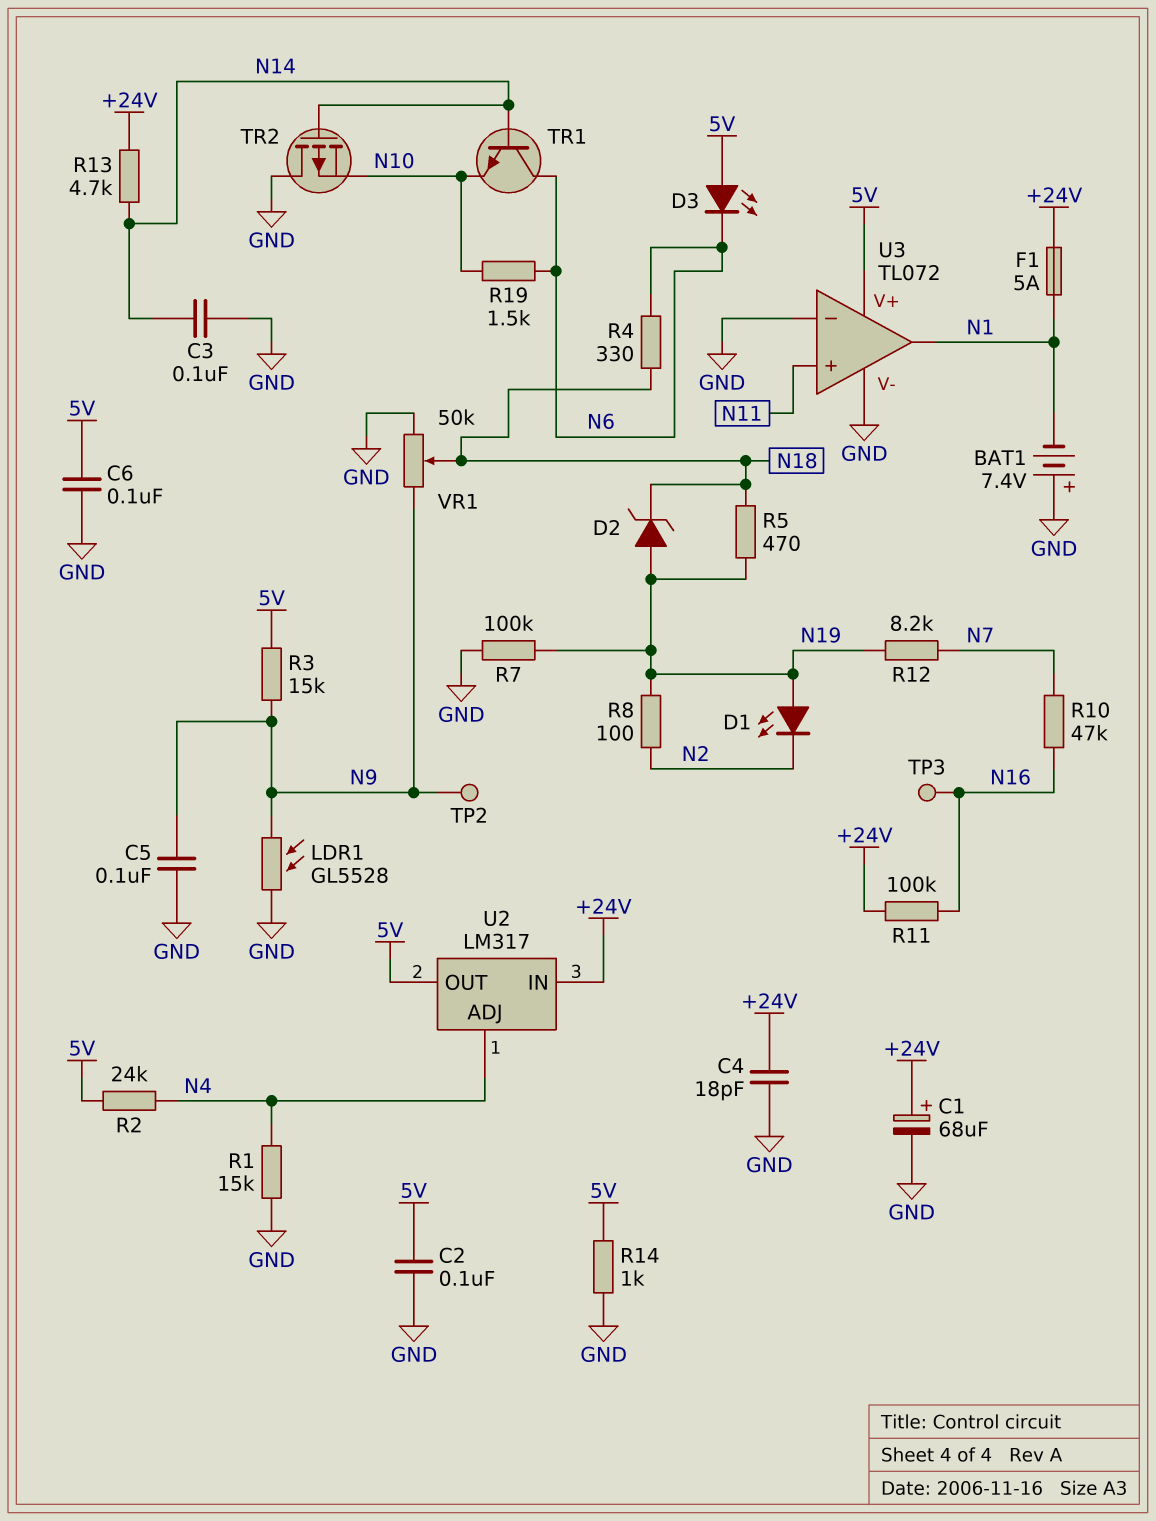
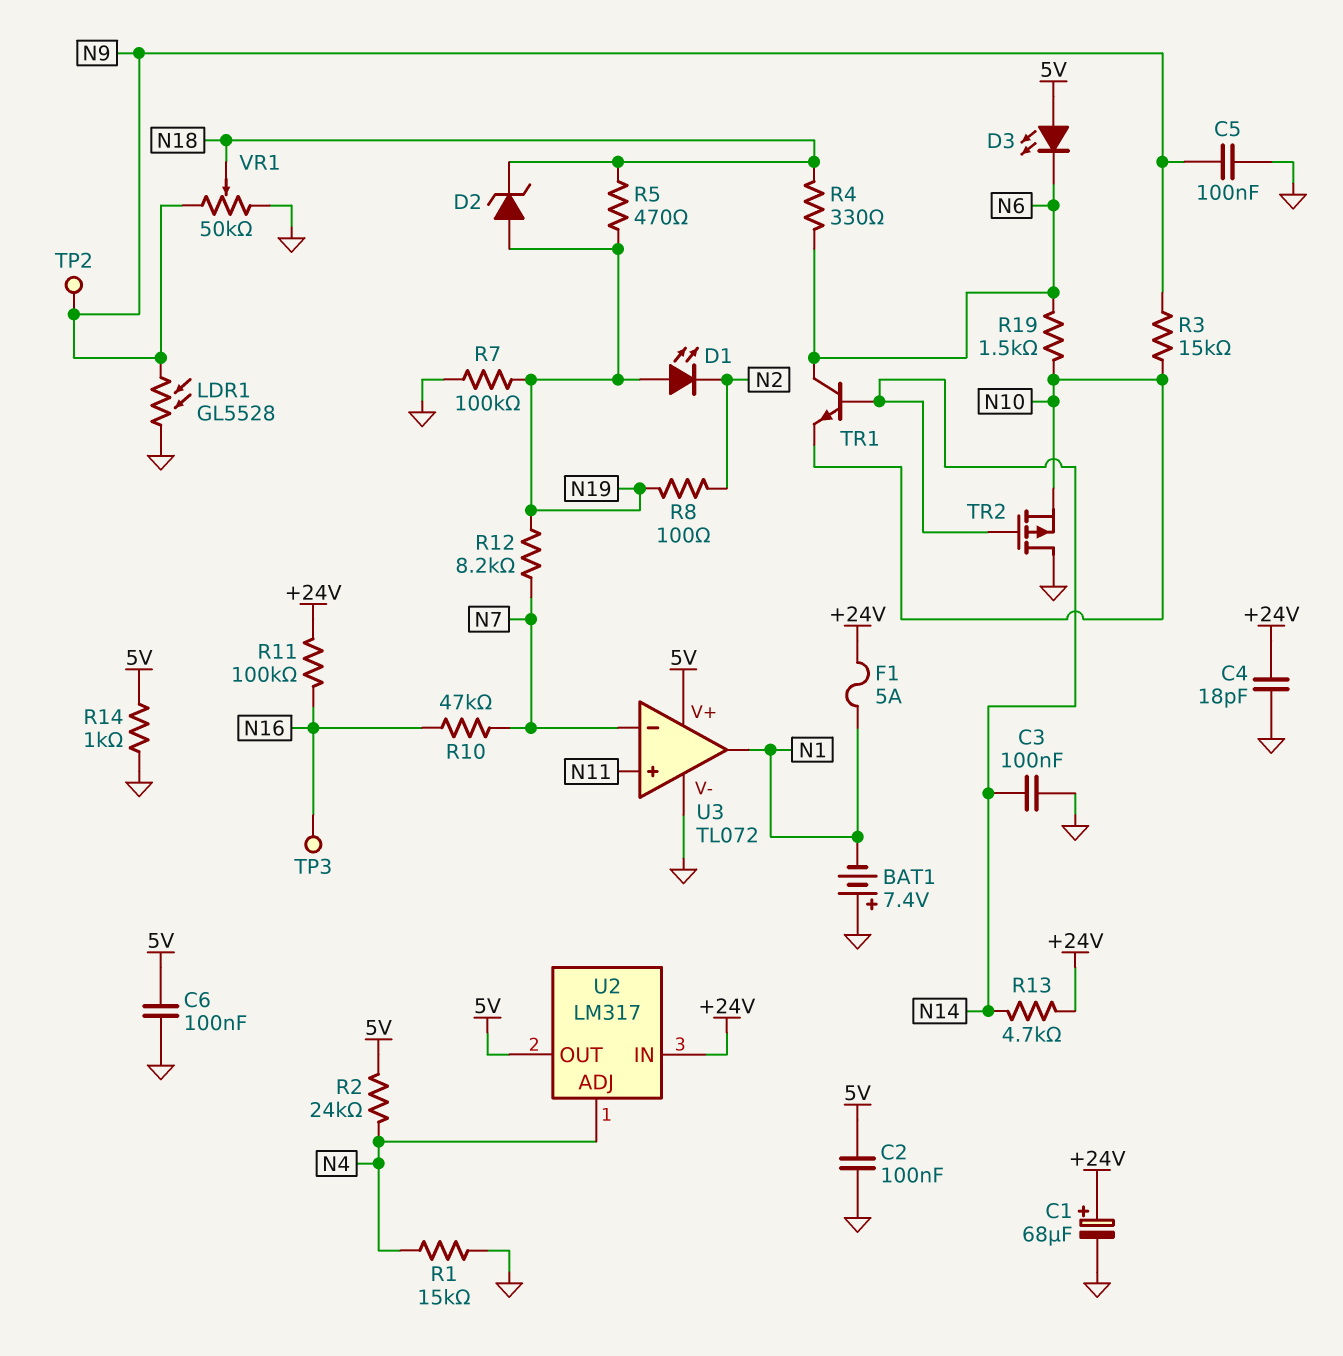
R3: 15k (5V, N9) -> 15k (N9, N10)
U3 pin in-: GND -> N7

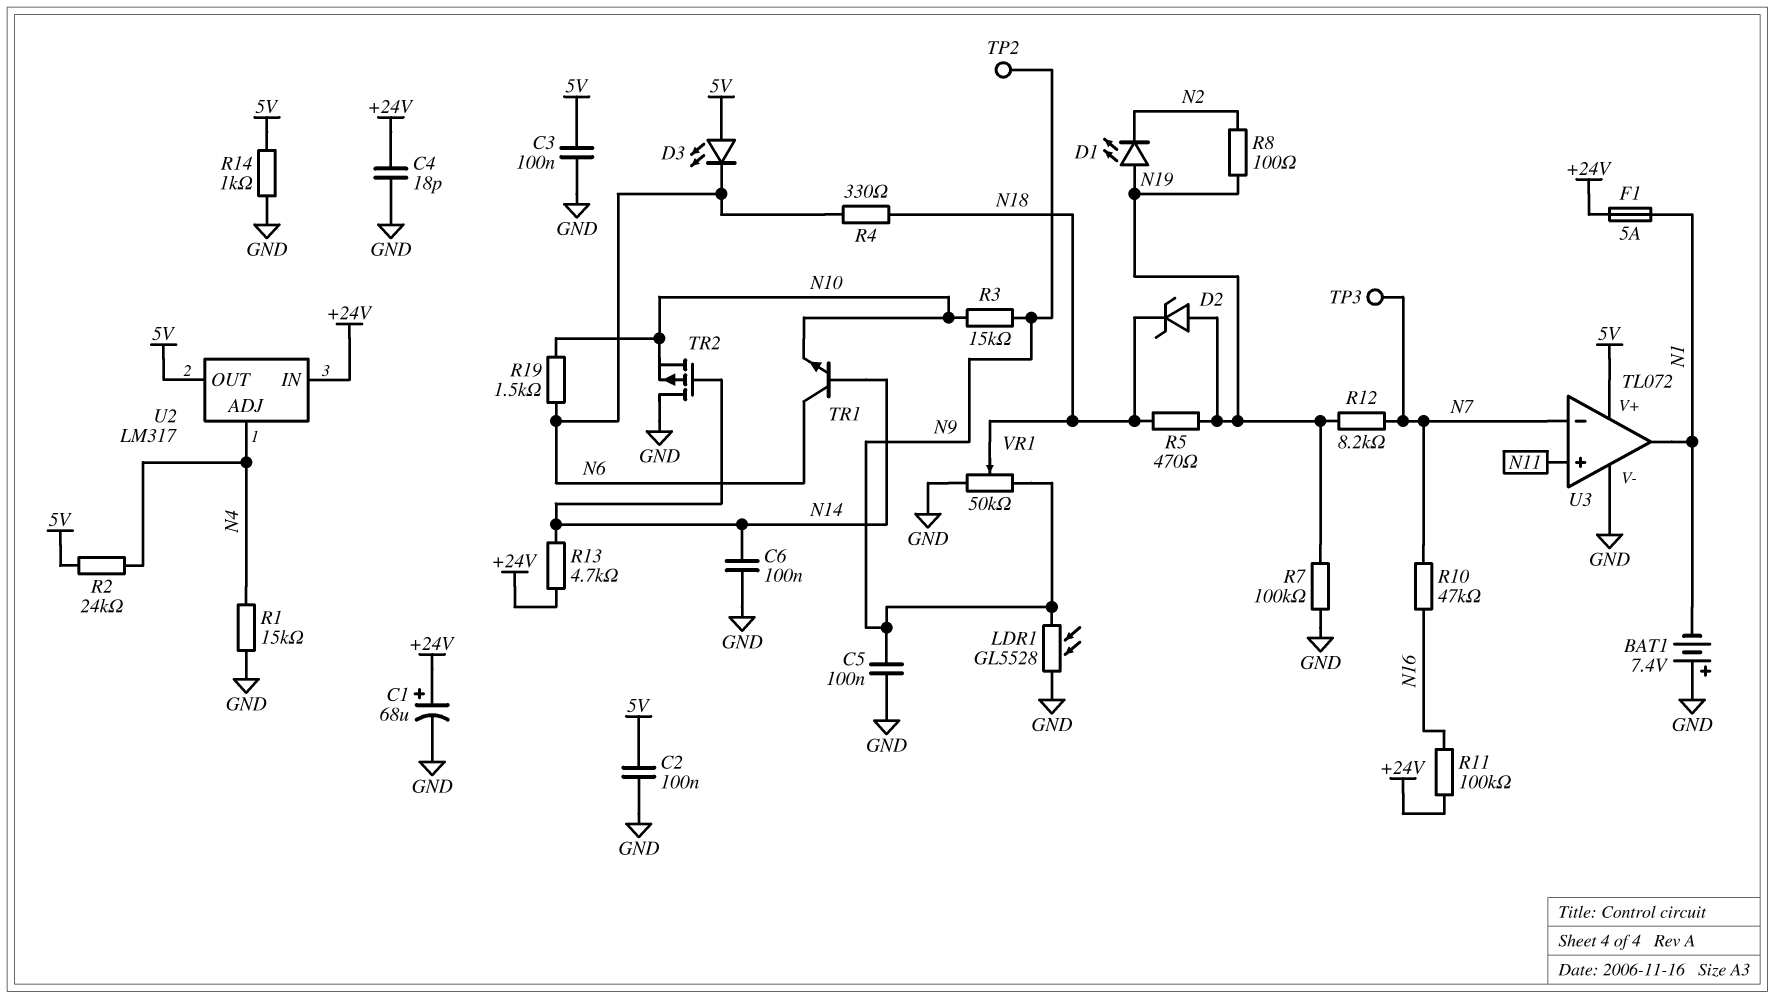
C3: 100nF (GND, N14) -> 100nF (5V, GND)
C6: 100nF (5V, GND) -> 100nF (GND, N14)
TP3: test point (N16) -> test point (N7)

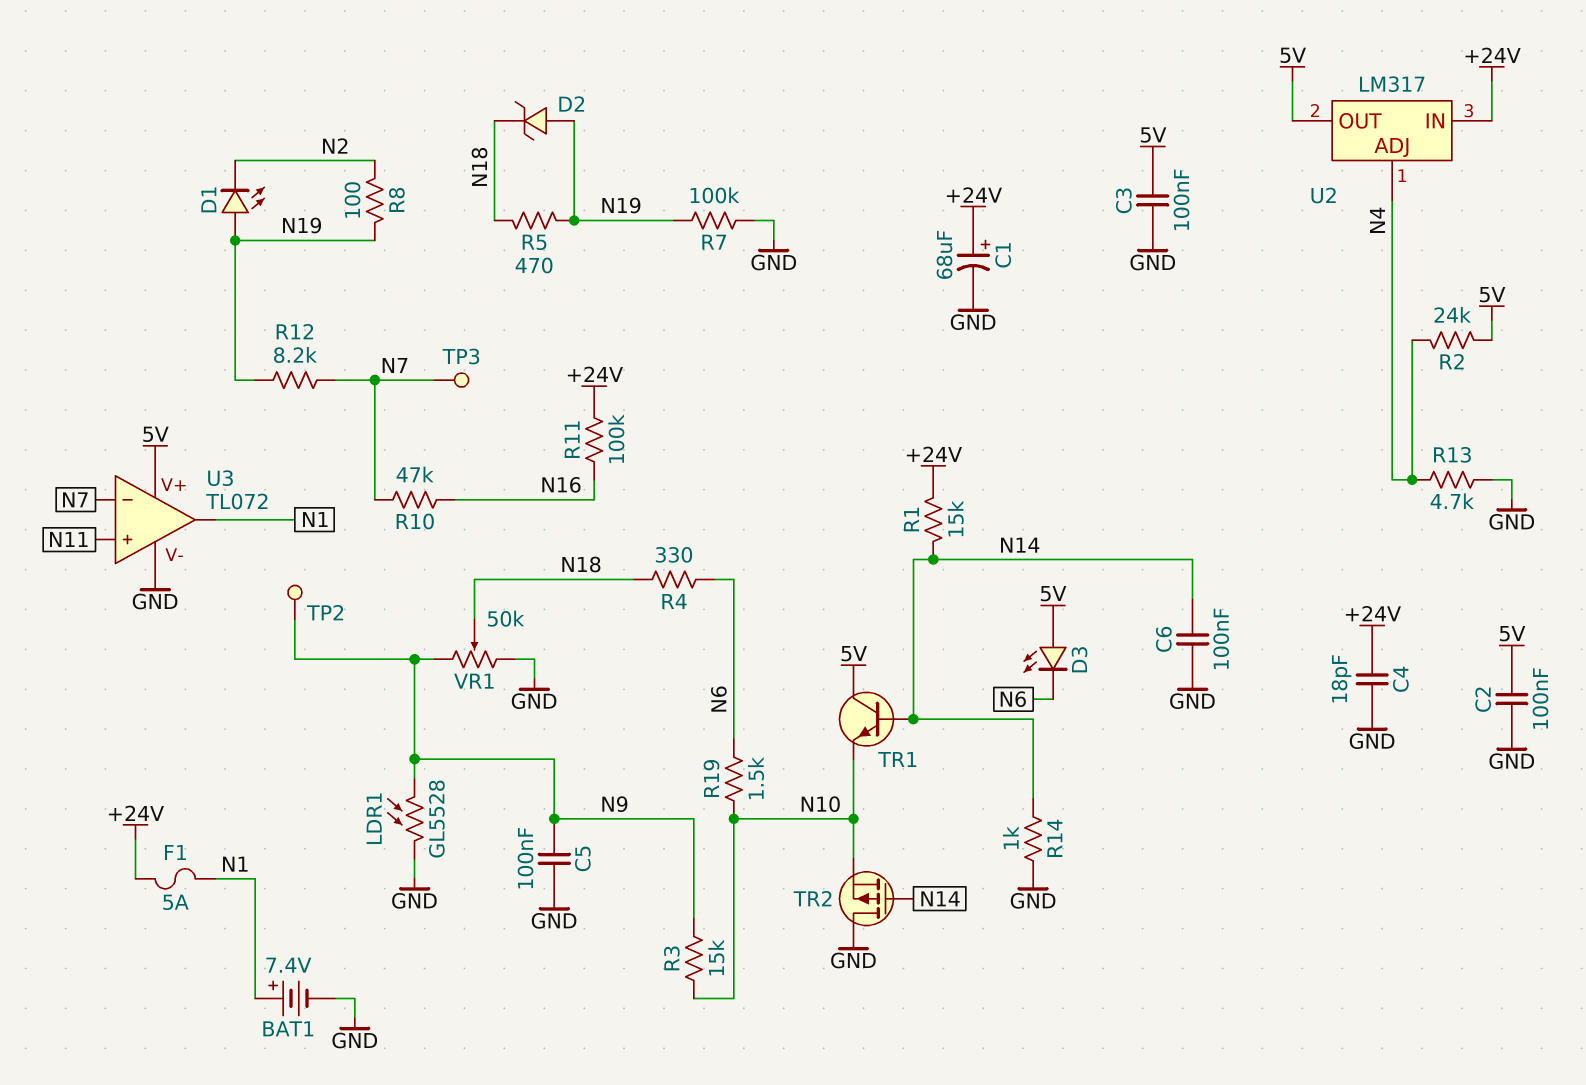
BAT1: 7.4V (plus GND, minus N1) -> 7.4V (plus N1, minus GND)
R1: 15k (GND, N4) -> 15k (+24V, N14)
R13: 4.7k (+24V, N14) -> 4.7k (GND, N4)
R14: 1k (5V, GND) -> 1k (GND, N14)
TR1: NPN (B N14, C N6, E N10) -> NPN (B N14, C 5V, E N10)

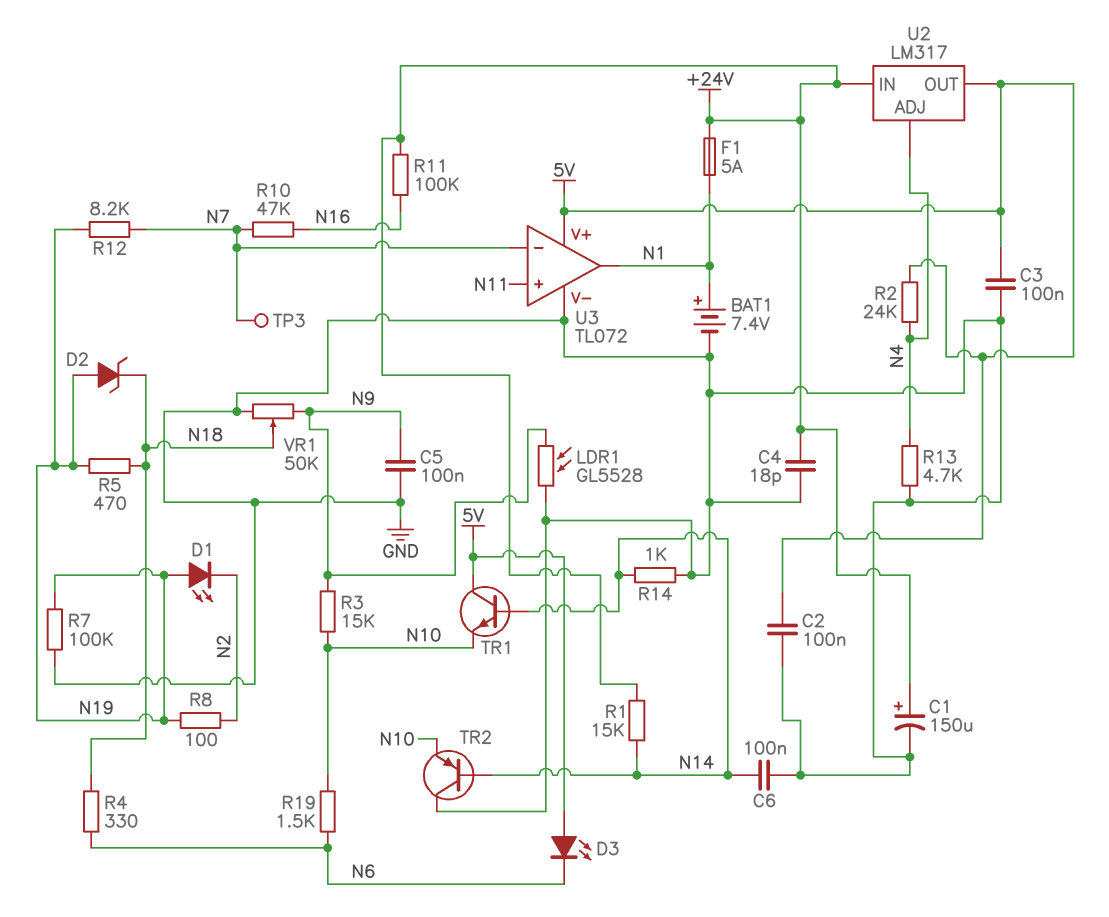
C1: 68uF (plus +24V, minus GND) -> 150uF (plus +24V, minus GND)
TP2: test point (N9) -> none
TR2: PMOS (G N14, D GND, S N10) -> PNP (B N14, C GND, E N10)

_ _ _ _

- _WORK TO COMPLETE_: Scan the entries above. Copy each line that has the string "test".

- _SOLUTION BELOW_:
TP3: test point (N16) -> test point (N7)
TP2: test point (N9) -> none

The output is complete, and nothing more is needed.